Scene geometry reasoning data
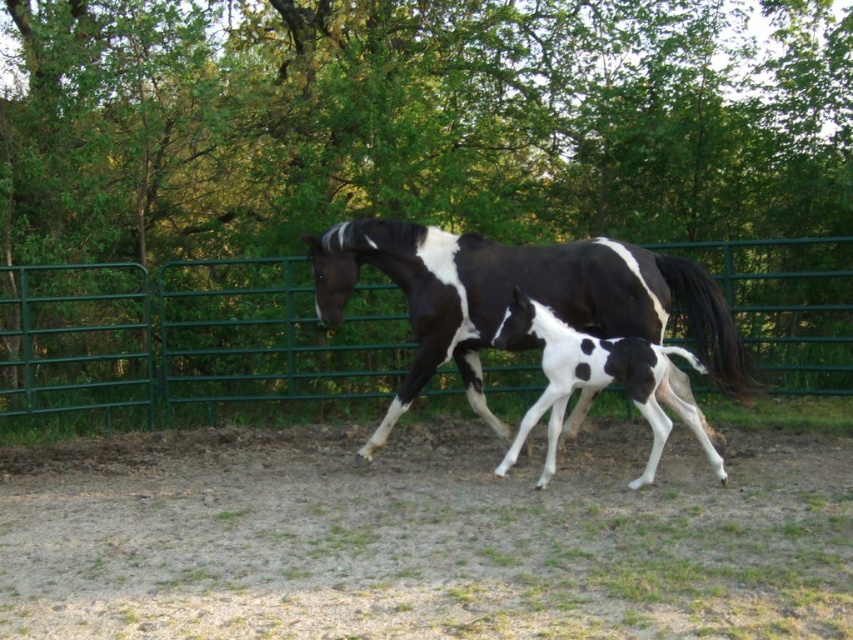
Question: Is black and white speckled horse at center above white-spotted glossy horse at center?

Choices:
 (A) no
 (B) yes

Answer: (B)

Question: Which point is closer to the camera?

Choices:
 (A) black and white speckled horse at center
 (B) green metal fence at center
 (C) white-spotted glossy horse at center

Answer: (C)

Question: Is black and white speckled horse at center thinner than white-spotted glossy horse at center?

Choices:
 (A) yes
 (B) no

Answer: (B)

Question: Is green metal fence at center thinner than white-spotted glossy horse at center?

Choices:
 (A) yes
 (B) no

Answer: (B)

Question: Which object is closer to the camera taking this photo?

Choices:
 (A) black and white speckled horse at center
 (B) white-spotted glossy horse at center
 (C) green metal fence at center

Answer: (B)

Question: Which object is closer to the camera taking this photo?

Choices:
 (A) white-spotted glossy horse at center
 (B) green metal fence at center

Answer: (A)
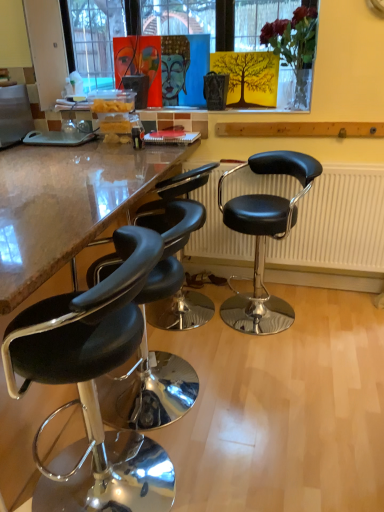
What are the coordinates of `black leather stool at right, placed as the first chair when sorted from right to left` in the screenshot? It's located at (264, 238).

What is the approximate width of black leather stool at right, placed as the first chair when sorted from right to left?

black leather stool at right, placed as the first chair when sorted from right to left, is 51.87 centimeters wide.

Identify the location of black leather stool at left, which is counted as the second chair, starting from the right. (177, 198).

In the scene shown: Measure the distance between black leather stool at left, which ranks as the 1th chair in left-to-right order, and camera.

A distance of 36.64 inches exists between black leather stool at left, which ranks as the 1th chair in left-to-right order, and camera.

This screenshot has height=512, width=384. What do you see at coordinates (92, 387) in the screenshot? I see `black leather stool at left, which ranks as the 1th chair in left-to-right order` at bounding box center [92, 387].

Image resolution: width=384 pixels, height=512 pixels. Identify the location of black leather radiator at center. (337, 224).

This screenshot has width=384, height=512. Identify the location of black leather stool at right, placed as the first chair when sorted from right to left. (264, 238).

Which chair is the 2nd one when counting from the front of the black leather radiator at center? Please provide its 2D coordinates.

[(264, 238)]

Who is shorter, black leather radiator at center or black leather stool at right, placed as the first chair when sorted from right to left?

With less height is black leather radiator at center.

Is black leather radiator at center far from black leather stool at right, placed as the first chair when sorted from right to left?

No, there isn't a large distance between black leather radiator at center and black leather stool at right, placed as the first chair when sorted from right to left.

Does black leather radiator at center appear on the left side of black leather stool at right, placed as the 4th chair when sorted from left to right?

In fact, black leather radiator at center is to the right of black leather stool at right, placed as the 4th chair when sorted from left to right.

Looking at this image, looking at their sizes, would you say black leather stool at lower left, placed as the third chair when sorted from right to left, is wider or thinner than black leather stool at left, which ranks as the 1th chair in left-to-right order?

Clearly, black leather stool at lower left, placed as the third chair when sorted from right to left, has more width compared to black leather stool at left, which ranks as the 1th chair in left-to-right order.

Considering the relative sizes of black leather stool at lower left, placed as the third chair when sorted from right to left, and black leather stool at left, which ranks as the 1th chair in left-to-right order, in the image provided, is black leather stool at lower left, placed as the third chair when sorted from right to left, shorter than black leather stool at left, which ranks as the 1th chair in left-to-right order,?

Yes, black leather stool at lower left, placed as the third chair when sorted from right to left, is shorter than black leather stool at left, which ranks as the 1th chair in left-to-right order.

Looking at the image, does black leather stool at lower left, placed as the third chair when sorted from right to left, seem bigger or smaller compared to black leather stool at left, the 4th chair positioned from the right?

black leather stool at lower left, placed as the third chair when sorted from right to left, is smaller than black leather stool at left, the 4th chair positioned from the right.

Is black leather stool at right, placed as the 4th chair when sorted from left to right, facing towards black leather radiator at center?

No, black leather stool at right, placed as the 4th chair when sorted from left to right, is not aimed at black leather radiator at center.

In the scene shown: Between black leather stool at right, placed as the first chair when sorted from right to left, and black leather radiator at center, which one has larger width?

Wider between the two is black leather stool at right, placed as the first chair when sorted from right to left.

Based on the photo, which is more to the left, black leather stool at right, placed as the 4th chair when sorted from left to right, or black leather radiator at center?

Positioned to the left is black leather stool at right, placed as the 4th chair when sorted from left to right.

Does point (293, 311) come behind point (213, 233)?

No, (293, 311) is closer to viewer.

Between black leather stool at left, which ranks as the 1th chair in left-to-right order, and black leather radiator at center, which one has smaller width?

black leather radiator at center is thinner.

Is black leather stool at left, which ranks as the 1th chair in left-to-right order, positioned beyond the bounds of black leather radiator at center?

That's correct, black leather stool at left, which ranks as the 1th chair in left-to-right order, is outside of black leather radiator at center.

From a real-world perspective, is black leather stool at left, which ranks as the 1th chair in left-to-right order, over black leather radiator at center?

Actually, black leather stool at left, which ranks as the 1th chair in left-to-right order, is physically below black leather radiator at center in the real world.

Between black leather stool at left, the 4th chair positioned from the right, and black leather radiator at center, which one has more height?

Standing taller between the two is black leather stool at left, the 4th chair positioned from the right.

Which is behind, point (308, 226) or point (168, 231)?

The point (308, 226) is behind.

This screenshot has width=384, height=512. I want to click on radiator that is on the right side of black leather stool at lower left, placed as the third chair when sorted from right to left, so click(337, 224).

In the scene shown: What's the angular difference between black leather radiator at center and black leather stool at lower left, arranged as the second chair when viewed from the left,'s facing directions?

86.6 degrees.

Is black leather radiator at center oriented away from black leather stool at lower left, placed as the third chair when sorted from right to left?

No, black leather stool at lower left, placed as the third chair when sorted from right to left, is not at the back of black leather radiator at center.

Is black leather stool at right, placed as the 4th chair when sorted from left to right, bigger or smaller than black leather stool at lower left, placed as the third chair when sorted from right to left?

Clearly, black leather stool at right, placed as the 4th chair when sorted from left to right, is larger in size than black leather stool at lower left, placed as the third chair when sorted from right to left.

Would you say black leather stool at right, placed as the 4th chair when sorted from left to right, is a long distance from black leather stool at lower left, arranged as the second chair when viewed from the left?

No, black leather stool at right, placed as the 4th chair when sorted from left to right, is in close proximity to black leather stool at lower left, arranged as the second chair when viewed from the left.

From the image's perspective, is black leather stool at right, placed as the 4th chair when sorted from left to right, on black leather stool at lower left, arranged as the second chair when viewed from the left?

Yes, from the image's perspective, black leather stool at right, placed as the 4th chair when sorted from left to right, is over black leather stool at lower left, arranged as the second chair when viewed from the left.

Is black leather stool at right, placed as the first chair when sorted from right to left, facing towards black leather stool at lower left, arranged as the second chair when viewed from the left?

No, black leather stool at right, placed as the first chair when sorted from right to left, does not turn towards black leather stool at lower left, arranged as the second chair when viewed from the left.

Is black leather radiator at center to the left of black leather stool at left, which is counted as the second chair, starting from the right, from the viewer's perspective?

No, black leather radiator at center is not to the left of black leather stool at left, which is counted as the second chair, starting from the right.

Is black leather radiator at center next to black leather stool at left, which is counted as the second chair, starting from the right?

black leather radiator at center and black leather stool at left, which is counted as the second chair, starting from the right, are not in contact.

Locate an element on the screen. Image resolution: width=384 pixels, height=512 pixels. the 2nd chair to the left of the black leather radiator at center, counting from the anchor's position is located at coordinates (177, 198).

From a real-world perspective, is black leather radiator at center below black leather stool at left, which is counted as the second chair, starting from the right?

No, from a real-world perspective, black leather radiator at center is not under black leather stool at left, which is counted as the second chair, starting from the right.

Locate an element on the screen. The width and height of the screenshot is (384, 512). radiator on the right of the black leather stool at right, placed as the 4th chair when sorted from left to right is located at coordinates pyautogui.click(x=337, y=224).

From a real-world perspective, which chair is the 3rd one above the black leather stool at lower left, arranged as the second chair when viewed from the left? Please provide its 2D coordinates.

[(92, 387)]

Which object lies nearer to the anchor point black leather stool at left, marked as the 3th chair in a left-to-right arrangement, black leather radiator at center or black leather stool at left, the 4th chair positioned from the right?

The object closer to black leather stool at left, marked as the 3th chair in a left-to-right arrangement, is black leather radiator at center.

Which object lies nearer to the anchor point black leather radiator at center, black leather stool at left, which ranks as the 1th chair in left-to-right order, or black leather stool at left, which is counted as the second chair, starting from the right?

black leather stool at left, which is counted as the second chair, starting from the right.

Considering their positions, is black leather stool at left, the 4th chair positioned from the right, positioned further to black leather stool at left, which is counted as the second chair, starting from the right, than black leather stool at right, placed as the first chair when sorted from right to left?

black leather stool at left, the 4th chair positioned from the right, lies further to black leather stool at left, which is counted as the second chair, starting from the right, than the other object.

When comparing their distances from black leather stool at lower left, placed as the third chair when sorted from right to left, does black leather radiator at center or black leather stool at left, which is counted as the second chair, starting from the right, seem closer?

black leather stool at left, which is counted as the second chair, starting from the right.

From the picture: Which object lies nearer to the anchor point black leather stool at left, marked as the 3th chair in a left-to-right arrangement, black leather stool at right, placed as the first chair when sorted from right to left, or black leather stool at lower left, arranged as the second chair when viewed from the left?

black leather stool at lower left, arranged as the second chair when viewed from the left, is closer to black leather stool at left, marked as the 3th chair in a left-to-right arrangement.

When comparing their distances from black leather stool at left, which ranks as the 1th chair in left-to-right order, does black leather stool at right, placed as the 4th chair when sorted from left to right, or black leather stool at lower left, arranged as the second chair when viewed from the left, seem closer?

black leather stool at lower left, arranged as the second chair when viewed from the left, lies closer to black leather stool at left, which ranks as the 1th chair in left-to-right order, than the other object.

When comparing their distances from black leather stool at left, the 4th chair positioned from the right, does black leather stool at left, marked as the 3th chair in a left-to-right arrangement, or black leather stool at right, placed as the 4th chair when sorted from left to right, seem further?

black leather stool at right, placed as the 4th chair when sorted from left to right, is positioned further to the anchor black leather stool at left, the 4th chair positioned from the right.

Which object lies further to the anchor point black leather stool at lower left, placed as the third chair when sorted from right to left, black leather radiator at center or black leather stool at left, the 4th chair positioned from the right?

Based on the image, black leather radiator at center appears to be further to black leather stool at lower left, placed as the third chair when sorted from right to left.

Identify the location of chair located between black leather stool at left, which is counted as the second chair, starting from the right, and black leather radiator at center in the left-right direction. Image resolution: width=384 pixels, height=512 pixels. (264, 238).

Find the location of a particular element. This screenshot has height=512, width=384. chair between black leather stool at left, which ranks as the 1th chair in left-to-right order, and black leather stool at right, placed as the 4th chair when sorted from left to right, in the front-back direction is located at coordinates (146, 333).

This screenshot has width=384, height=512. Find the location of `chair between black leather stool at lower left, placed as the third chair when sorted from right to left, and black leather stool at right, placed as the first chair when sorted from right to left`. chair between black leather stool at lower left, placed as the third chair when sorted from right to left, and black leather stool at right, placed as the first chair when sorted from right to left is located at coordinates (177, 198).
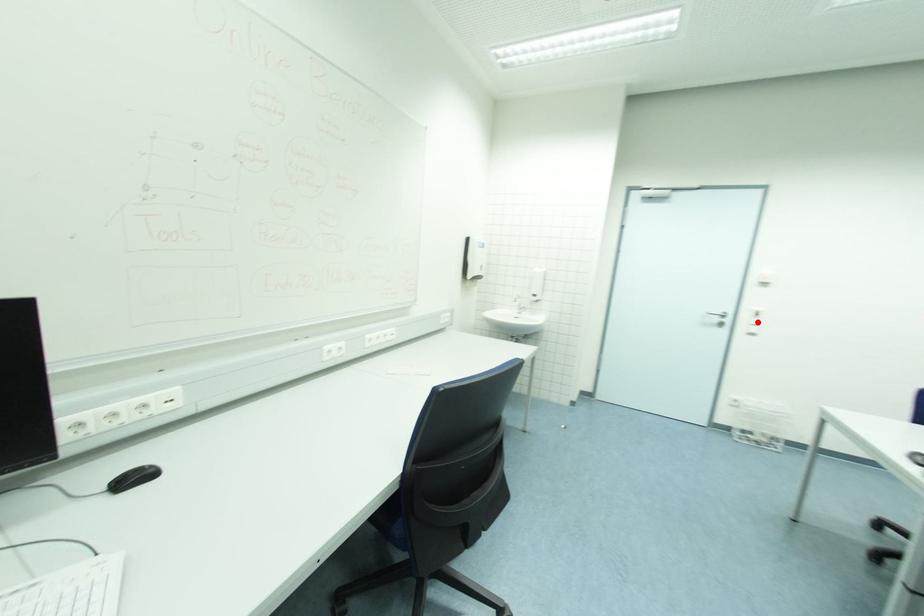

> **WORK INSTRUCTIONS**
Copy the entries above verbatim, starting at the line containing "From the image's perspective, is" and ending after the line containing "Yes, from the".

> **EXERCISE SOLUTION**
From the image's perspective, is black leather stool at right, placed as the 4th chair when sorted from left to right, on black leather stool at lower left, arranged as the second chair when viewed from the left?

Yes, from the image's perspective, black leather stool at right, placed as the 4th chair when sorted from left to right, is over black leather stool at lower left, arranged as the second chair when viewed from the left.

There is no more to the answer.